→ EXERCISE DETAILS
Print the lines in the listing below that fall between the line with "flashlight (purple) (312, 411, 444, 485)" and the line with "eraser (black) (635, 279, 678, 299)", those two lines included, exactly as they stand and with nothing else.

→ DATA RECORDS

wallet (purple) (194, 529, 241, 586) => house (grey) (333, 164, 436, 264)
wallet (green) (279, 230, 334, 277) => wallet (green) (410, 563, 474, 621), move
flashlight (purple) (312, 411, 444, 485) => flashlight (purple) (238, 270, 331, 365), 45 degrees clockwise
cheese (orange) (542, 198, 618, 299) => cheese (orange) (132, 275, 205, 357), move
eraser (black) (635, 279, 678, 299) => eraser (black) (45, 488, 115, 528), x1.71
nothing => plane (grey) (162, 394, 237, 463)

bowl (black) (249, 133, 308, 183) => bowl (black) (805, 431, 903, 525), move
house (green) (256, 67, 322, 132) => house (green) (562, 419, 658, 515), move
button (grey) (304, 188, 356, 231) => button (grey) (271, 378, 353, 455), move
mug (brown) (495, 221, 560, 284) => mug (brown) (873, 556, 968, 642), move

==

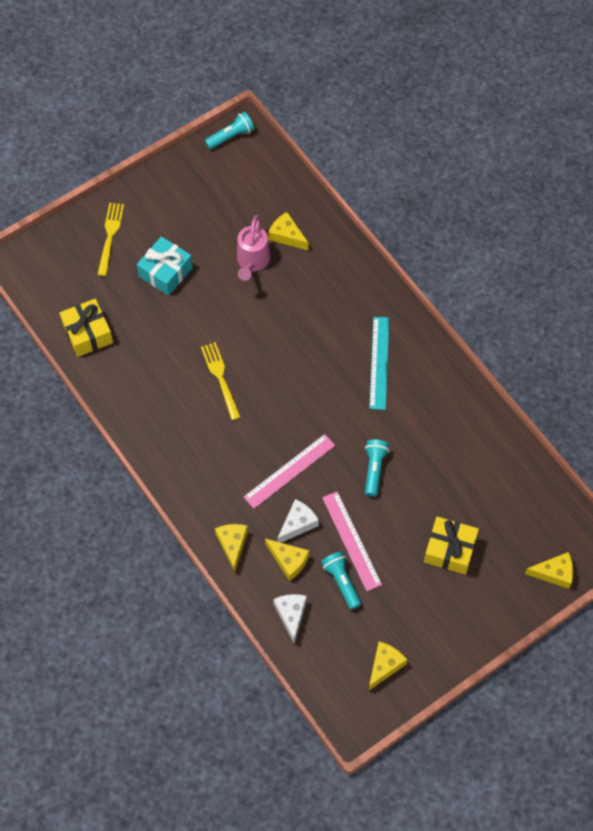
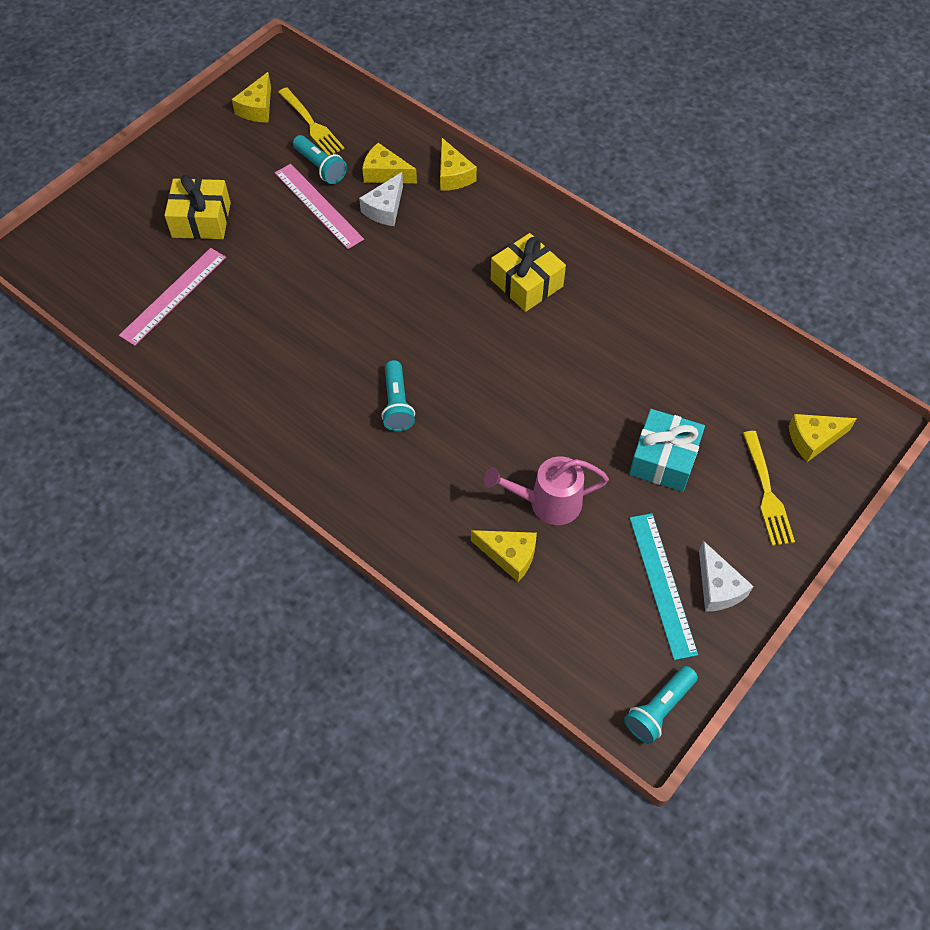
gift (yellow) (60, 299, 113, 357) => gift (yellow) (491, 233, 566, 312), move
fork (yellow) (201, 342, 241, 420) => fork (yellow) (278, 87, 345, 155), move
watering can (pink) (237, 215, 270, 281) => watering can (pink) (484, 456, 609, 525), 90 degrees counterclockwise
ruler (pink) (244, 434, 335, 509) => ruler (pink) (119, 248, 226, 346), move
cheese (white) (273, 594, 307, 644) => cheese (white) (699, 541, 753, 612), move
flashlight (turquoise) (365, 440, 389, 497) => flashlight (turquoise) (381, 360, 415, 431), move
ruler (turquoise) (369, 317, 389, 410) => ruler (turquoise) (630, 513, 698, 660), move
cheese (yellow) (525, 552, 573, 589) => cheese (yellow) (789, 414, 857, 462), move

--

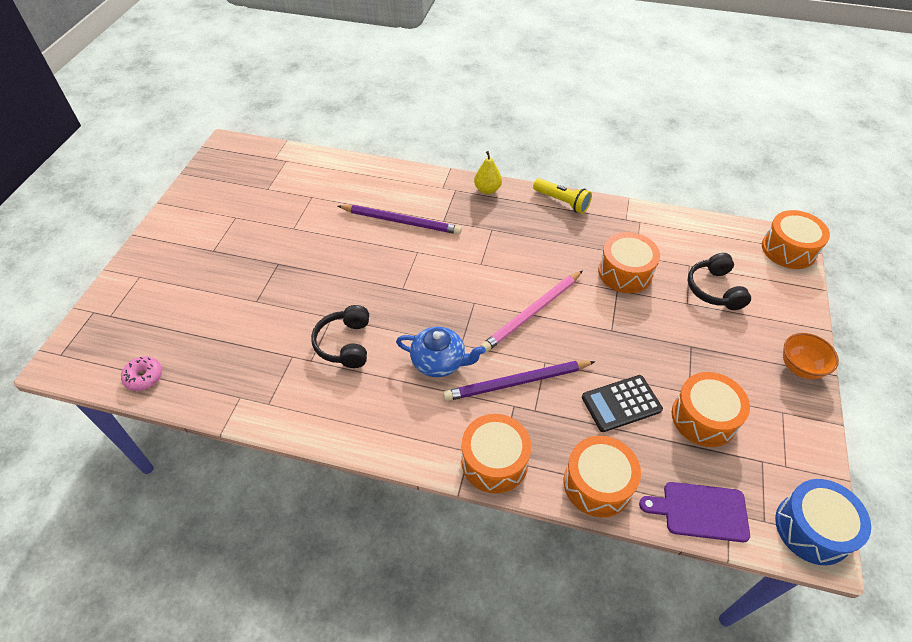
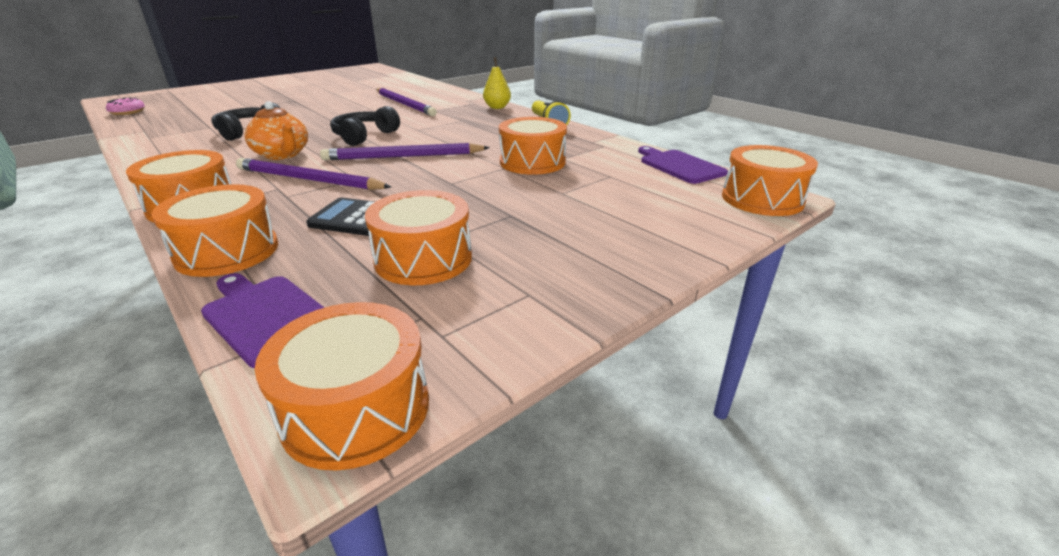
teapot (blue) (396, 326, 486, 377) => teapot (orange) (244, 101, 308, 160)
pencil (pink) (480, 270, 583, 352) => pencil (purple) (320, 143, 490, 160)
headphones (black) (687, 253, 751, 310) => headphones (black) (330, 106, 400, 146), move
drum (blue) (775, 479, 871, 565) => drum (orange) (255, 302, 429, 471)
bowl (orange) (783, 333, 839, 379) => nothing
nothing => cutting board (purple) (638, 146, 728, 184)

→ WRITTEN RESPONSE
flashlight (purple) (312, 411, 444, 485) => flashlight (purple) (238, 270, 331, 365), 45 degrees clockwise
cheese (orange) (542, 198, 618, 299) => cheese (orange) (132, 275, 205, 357), move
eraser (black) (635, 279, 678, 299) => eraser (black) (45, 488, 115, 528), x1.71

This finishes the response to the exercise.